[[ Data to examine open ]]

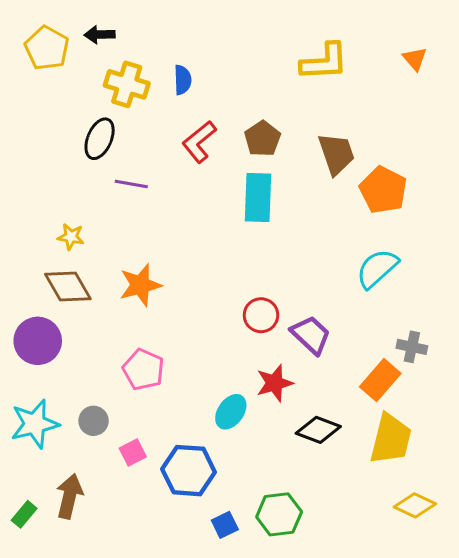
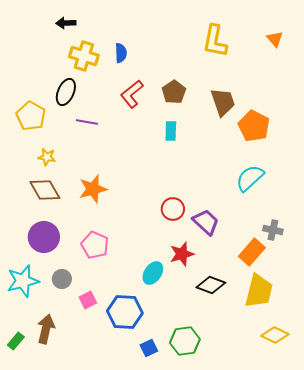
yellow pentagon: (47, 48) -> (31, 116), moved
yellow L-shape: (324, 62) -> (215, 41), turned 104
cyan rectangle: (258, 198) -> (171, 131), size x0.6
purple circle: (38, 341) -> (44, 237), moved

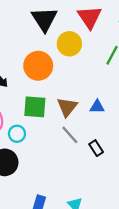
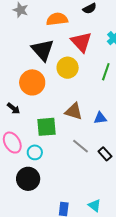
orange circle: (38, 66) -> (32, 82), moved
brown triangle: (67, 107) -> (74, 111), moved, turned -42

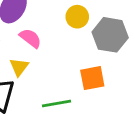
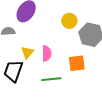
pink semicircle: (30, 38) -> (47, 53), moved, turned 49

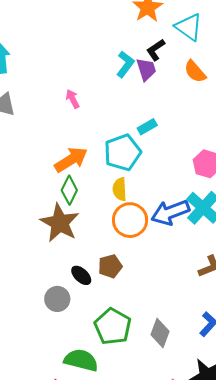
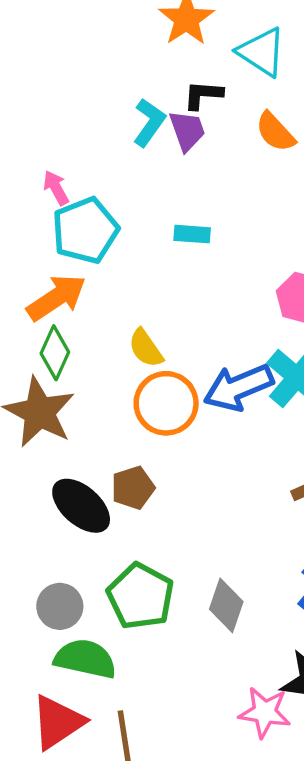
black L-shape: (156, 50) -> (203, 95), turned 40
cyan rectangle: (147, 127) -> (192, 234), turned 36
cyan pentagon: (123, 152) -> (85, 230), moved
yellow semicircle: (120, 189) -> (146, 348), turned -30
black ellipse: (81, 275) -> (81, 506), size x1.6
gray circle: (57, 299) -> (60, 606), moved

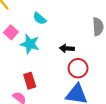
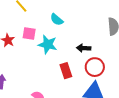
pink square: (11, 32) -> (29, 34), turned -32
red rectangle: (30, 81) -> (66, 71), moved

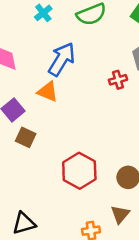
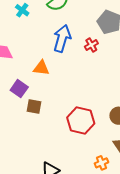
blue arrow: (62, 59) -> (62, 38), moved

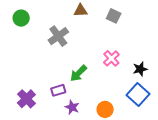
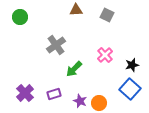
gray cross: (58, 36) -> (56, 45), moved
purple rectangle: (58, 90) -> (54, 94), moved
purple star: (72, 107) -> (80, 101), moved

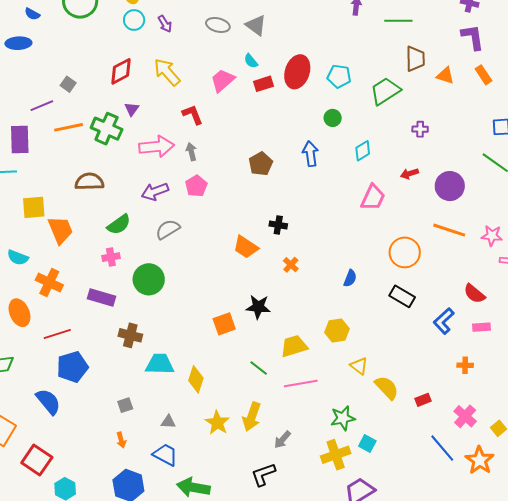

[[ Data to examine closed ]]
[[ Data to examine open ]]

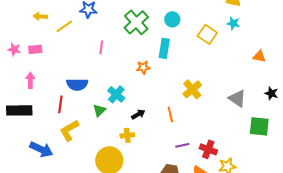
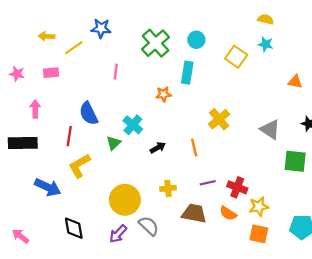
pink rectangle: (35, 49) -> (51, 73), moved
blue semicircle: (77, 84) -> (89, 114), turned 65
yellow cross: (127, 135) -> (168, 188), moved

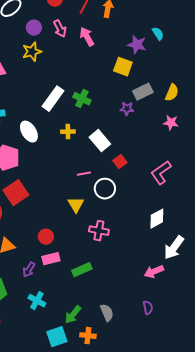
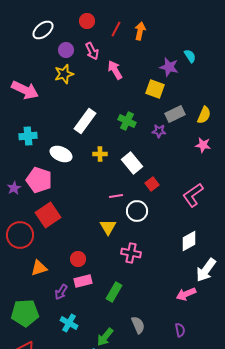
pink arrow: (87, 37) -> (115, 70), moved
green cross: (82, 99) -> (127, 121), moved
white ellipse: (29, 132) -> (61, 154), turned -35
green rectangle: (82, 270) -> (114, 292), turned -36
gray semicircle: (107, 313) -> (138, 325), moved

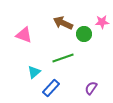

[[ Data to examine closed ]]
[[ Data to examine open ]]

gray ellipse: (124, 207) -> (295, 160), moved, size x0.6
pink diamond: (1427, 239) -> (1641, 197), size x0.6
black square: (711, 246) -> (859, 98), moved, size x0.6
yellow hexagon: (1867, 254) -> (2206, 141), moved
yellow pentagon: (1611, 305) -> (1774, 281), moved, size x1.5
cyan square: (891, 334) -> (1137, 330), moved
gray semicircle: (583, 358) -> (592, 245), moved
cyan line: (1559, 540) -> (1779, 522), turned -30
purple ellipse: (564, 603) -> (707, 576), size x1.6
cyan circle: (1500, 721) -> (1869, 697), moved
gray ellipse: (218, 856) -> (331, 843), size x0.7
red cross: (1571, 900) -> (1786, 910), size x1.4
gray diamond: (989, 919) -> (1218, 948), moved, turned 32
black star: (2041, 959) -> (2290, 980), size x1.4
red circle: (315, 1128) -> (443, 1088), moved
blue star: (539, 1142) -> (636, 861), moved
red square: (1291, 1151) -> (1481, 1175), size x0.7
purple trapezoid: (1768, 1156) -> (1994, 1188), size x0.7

[[ Data to examine closed ]]

## Required action
Every line above in the stretch from the one with "yellow pentagon: (47, 48) -> (31, 116), moved" through the one with "pink semicircle: (30, 38)" is to be transcribed exactly, ends included. No picture is copied.

## Completed exercise
yellow pentagon: (47, 48) -> (31, 116), moved
yellow L-shape: (324, 62) -> (215, 41), turned 104
cyan rectangle: (258, 198) -> (171, 131), size x0.6
purple circle: (38, 341) -> (44, 237), moved

orange circle: (38, 66) -> (32, 82), moved
brown triangle: (67, 107) -> (74, 111), moved, turned -42

pink semicircle: (30, 38) -> (47, 53), moved, turned 49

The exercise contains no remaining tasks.